§ **Brief**: Locate the line that contains "Show me where 'carcinoma' is.", then copy it and all later lines of the data below exactly, through the last one.

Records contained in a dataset
++++++++++
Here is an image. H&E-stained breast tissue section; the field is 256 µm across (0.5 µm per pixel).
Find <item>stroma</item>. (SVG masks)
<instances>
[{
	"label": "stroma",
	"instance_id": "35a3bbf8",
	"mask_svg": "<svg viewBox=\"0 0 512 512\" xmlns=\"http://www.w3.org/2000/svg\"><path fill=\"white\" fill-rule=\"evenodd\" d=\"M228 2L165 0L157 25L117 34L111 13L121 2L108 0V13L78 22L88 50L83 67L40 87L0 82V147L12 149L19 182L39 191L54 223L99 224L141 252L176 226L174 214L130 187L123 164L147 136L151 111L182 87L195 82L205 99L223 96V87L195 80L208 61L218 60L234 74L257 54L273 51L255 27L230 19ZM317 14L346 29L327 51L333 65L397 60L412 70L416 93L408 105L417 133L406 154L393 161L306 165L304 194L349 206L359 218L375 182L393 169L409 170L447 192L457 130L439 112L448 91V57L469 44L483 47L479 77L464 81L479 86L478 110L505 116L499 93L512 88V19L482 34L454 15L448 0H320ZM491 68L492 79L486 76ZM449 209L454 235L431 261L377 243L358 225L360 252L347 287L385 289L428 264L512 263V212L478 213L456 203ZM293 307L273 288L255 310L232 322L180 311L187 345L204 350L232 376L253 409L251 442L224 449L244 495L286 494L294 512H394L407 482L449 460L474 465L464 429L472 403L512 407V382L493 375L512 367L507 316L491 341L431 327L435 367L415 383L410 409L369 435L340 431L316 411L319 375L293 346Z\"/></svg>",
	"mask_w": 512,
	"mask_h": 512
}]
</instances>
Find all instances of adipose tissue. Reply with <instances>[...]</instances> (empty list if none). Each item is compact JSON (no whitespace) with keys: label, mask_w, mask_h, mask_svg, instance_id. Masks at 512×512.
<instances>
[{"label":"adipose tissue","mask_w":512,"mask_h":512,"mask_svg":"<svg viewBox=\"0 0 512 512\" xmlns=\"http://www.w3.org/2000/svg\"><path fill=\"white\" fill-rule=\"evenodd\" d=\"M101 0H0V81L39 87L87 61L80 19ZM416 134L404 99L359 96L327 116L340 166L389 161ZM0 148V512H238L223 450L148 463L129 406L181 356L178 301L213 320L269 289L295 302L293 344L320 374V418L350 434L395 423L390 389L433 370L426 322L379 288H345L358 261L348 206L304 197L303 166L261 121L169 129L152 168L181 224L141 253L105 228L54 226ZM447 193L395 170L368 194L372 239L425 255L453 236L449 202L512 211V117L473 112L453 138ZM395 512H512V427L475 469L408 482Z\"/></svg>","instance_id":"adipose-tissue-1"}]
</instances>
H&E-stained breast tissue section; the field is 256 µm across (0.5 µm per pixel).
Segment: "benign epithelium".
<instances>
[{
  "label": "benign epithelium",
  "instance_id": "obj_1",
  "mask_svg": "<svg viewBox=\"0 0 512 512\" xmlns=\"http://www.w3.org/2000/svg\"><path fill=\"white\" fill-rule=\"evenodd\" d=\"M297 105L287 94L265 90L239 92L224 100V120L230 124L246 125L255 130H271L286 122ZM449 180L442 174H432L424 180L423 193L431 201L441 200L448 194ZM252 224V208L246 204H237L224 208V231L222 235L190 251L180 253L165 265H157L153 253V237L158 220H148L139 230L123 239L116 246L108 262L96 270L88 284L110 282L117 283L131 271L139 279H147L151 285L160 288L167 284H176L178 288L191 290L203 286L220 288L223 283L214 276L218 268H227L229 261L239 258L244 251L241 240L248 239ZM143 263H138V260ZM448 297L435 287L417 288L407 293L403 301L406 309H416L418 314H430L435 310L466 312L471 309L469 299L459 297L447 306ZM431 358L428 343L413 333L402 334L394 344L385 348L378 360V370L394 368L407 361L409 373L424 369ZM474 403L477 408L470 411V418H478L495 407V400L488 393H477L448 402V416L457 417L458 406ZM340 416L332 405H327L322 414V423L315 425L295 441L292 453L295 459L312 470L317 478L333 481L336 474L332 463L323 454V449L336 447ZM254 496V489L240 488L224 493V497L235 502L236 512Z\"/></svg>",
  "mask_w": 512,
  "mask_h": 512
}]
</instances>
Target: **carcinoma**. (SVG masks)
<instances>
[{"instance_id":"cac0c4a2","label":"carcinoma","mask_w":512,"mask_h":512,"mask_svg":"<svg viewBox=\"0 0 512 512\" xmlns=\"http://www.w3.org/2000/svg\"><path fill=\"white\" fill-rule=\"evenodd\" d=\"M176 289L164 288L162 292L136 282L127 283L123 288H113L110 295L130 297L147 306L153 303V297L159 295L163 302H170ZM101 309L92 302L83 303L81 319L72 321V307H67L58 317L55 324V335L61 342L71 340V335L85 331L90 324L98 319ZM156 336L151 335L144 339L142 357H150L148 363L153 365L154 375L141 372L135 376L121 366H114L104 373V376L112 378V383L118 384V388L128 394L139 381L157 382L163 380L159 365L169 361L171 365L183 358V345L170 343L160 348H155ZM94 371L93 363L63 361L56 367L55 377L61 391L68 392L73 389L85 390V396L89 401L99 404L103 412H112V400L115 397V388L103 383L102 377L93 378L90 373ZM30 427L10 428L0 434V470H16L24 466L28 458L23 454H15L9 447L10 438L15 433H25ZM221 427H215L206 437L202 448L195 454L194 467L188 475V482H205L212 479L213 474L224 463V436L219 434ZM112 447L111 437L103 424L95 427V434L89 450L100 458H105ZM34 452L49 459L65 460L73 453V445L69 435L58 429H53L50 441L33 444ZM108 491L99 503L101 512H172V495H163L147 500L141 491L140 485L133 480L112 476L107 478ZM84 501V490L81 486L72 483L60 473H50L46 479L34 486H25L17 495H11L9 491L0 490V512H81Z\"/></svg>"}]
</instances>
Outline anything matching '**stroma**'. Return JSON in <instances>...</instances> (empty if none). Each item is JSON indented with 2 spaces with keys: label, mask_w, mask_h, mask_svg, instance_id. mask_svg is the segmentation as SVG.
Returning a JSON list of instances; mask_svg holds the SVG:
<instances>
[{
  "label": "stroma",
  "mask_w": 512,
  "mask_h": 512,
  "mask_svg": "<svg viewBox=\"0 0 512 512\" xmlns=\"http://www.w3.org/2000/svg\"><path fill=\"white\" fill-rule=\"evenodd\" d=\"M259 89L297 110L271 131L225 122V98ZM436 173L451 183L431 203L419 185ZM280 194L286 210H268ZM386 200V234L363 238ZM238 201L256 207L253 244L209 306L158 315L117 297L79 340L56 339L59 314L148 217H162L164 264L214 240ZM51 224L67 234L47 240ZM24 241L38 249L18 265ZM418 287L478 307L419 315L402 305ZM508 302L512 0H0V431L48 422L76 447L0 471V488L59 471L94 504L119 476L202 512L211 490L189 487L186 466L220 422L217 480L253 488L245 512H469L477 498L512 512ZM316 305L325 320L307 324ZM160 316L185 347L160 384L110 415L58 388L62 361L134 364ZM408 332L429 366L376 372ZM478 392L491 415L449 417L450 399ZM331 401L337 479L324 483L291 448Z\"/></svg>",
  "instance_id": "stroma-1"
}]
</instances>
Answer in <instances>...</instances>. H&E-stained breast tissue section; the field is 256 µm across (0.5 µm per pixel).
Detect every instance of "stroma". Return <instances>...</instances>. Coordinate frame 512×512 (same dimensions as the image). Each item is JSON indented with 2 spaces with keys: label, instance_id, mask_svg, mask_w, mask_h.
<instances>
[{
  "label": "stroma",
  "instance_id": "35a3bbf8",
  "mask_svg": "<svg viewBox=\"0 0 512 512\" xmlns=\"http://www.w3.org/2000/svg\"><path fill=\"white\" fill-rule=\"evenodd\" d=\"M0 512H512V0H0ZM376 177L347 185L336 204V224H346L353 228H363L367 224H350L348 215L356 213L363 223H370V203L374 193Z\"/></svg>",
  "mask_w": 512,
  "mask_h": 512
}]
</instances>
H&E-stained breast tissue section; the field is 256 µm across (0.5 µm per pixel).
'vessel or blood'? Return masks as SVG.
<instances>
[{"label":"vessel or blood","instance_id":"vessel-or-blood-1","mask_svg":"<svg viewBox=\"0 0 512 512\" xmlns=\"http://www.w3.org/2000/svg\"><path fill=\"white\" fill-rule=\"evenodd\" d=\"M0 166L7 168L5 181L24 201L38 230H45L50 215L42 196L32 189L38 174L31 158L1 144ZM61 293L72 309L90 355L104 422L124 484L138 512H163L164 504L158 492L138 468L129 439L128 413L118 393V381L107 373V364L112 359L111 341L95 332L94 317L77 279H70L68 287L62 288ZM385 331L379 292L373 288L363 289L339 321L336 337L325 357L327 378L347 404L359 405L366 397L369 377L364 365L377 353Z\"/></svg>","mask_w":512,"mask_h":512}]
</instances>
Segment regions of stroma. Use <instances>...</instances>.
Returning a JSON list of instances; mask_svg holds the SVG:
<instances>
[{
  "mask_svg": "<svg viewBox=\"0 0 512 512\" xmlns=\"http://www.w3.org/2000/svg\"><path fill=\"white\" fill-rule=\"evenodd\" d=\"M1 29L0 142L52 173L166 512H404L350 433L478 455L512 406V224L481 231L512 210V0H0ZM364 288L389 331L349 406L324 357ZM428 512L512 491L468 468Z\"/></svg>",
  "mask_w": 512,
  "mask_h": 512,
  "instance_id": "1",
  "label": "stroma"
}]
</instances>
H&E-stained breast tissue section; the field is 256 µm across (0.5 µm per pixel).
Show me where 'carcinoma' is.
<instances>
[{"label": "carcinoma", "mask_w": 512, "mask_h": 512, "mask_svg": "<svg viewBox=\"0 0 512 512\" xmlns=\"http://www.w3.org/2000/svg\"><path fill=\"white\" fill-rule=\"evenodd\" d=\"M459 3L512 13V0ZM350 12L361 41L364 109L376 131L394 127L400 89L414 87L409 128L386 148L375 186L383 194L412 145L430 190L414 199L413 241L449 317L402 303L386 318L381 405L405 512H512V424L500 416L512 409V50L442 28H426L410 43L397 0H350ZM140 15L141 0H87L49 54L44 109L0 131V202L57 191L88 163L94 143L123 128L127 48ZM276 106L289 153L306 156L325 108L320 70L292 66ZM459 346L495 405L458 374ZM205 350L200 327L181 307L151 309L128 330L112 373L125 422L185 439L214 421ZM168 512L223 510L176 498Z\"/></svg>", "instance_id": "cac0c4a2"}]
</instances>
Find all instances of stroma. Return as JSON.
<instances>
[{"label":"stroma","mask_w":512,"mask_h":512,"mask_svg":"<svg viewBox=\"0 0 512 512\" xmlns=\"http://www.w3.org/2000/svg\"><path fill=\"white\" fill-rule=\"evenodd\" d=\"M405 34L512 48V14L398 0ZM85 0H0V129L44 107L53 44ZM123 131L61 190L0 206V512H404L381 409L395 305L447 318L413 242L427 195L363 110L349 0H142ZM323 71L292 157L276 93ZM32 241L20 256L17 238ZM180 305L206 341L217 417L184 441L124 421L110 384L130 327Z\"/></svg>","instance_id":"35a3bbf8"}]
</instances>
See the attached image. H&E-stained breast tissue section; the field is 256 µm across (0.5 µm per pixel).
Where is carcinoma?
++++++++++
§ **Solved problem**:
Show me where 'carcinoma' is.
<instances>
[{"label": "carcinoma", "mask_w": 512, "mask_h": 512, "mask_svg": "<svg viewBox=\"0 0 512 512\" xmlns=\"http://www.w3.org/2000/svg\"><path fill=\"white\" fill-rule=\"evenodd\" d=\"M459 3L512 13V0ZM350 12L361 41L364 109L376 131L394 127L400 89L414 87L409 128L386 148L375 186L383 194L412 145L430 190L414 199L413 241L449 317L402 303L386 318L381 405L405 512H512V424L500 416L512 409V50L442 28H426L410 43L397 0H350ZM140 15L141 0H87L49 54L44 109L0 131V202L57 191L88 163L94 143L123 128L127 48ZM276 106L289 153L306 156L325 108L320 70L292 66ZM459 346L495 405L458 374ZM205 350L200 327L181 307L151 309L128 330L112 373L125 422L185 439L214 421ZM168 512L223 510L176 498Z\"/></svg>", "instance_id": "cac0c4a2"}]
</instances>
Find all instances of stroma. Return as JSON.
<instances>
[{"label":"stroma","mask_w":512,"mask_h":512,"mask_svg":"<svg viewBox=\"0 0 512 512\" xmlns=\"http://www.w3.org/2000/svg\"><path fill=\"white\" fill-rule=\"evenodd\" d=\"M405 34L512 48V14L398 0ZM85 0H0V129L44 107L53 44ZM123 131L61 190L0 206V512H404L381 409L395 305L447 318L413 242L427 195L363 110L349 0H142ZM323 71L292 157L276 93ZM32 241L20 256L17 238ZM180 305L206 341L217 417L184 441L124 421L110 384L130 327Z\"/></svg>","instance_id":"35a3bbf8"}]
</instances>
See the attached image. H&E-stained breast tissue section; the field is 256 µm across (0.5 µm per pixel).
Where is carcinoma?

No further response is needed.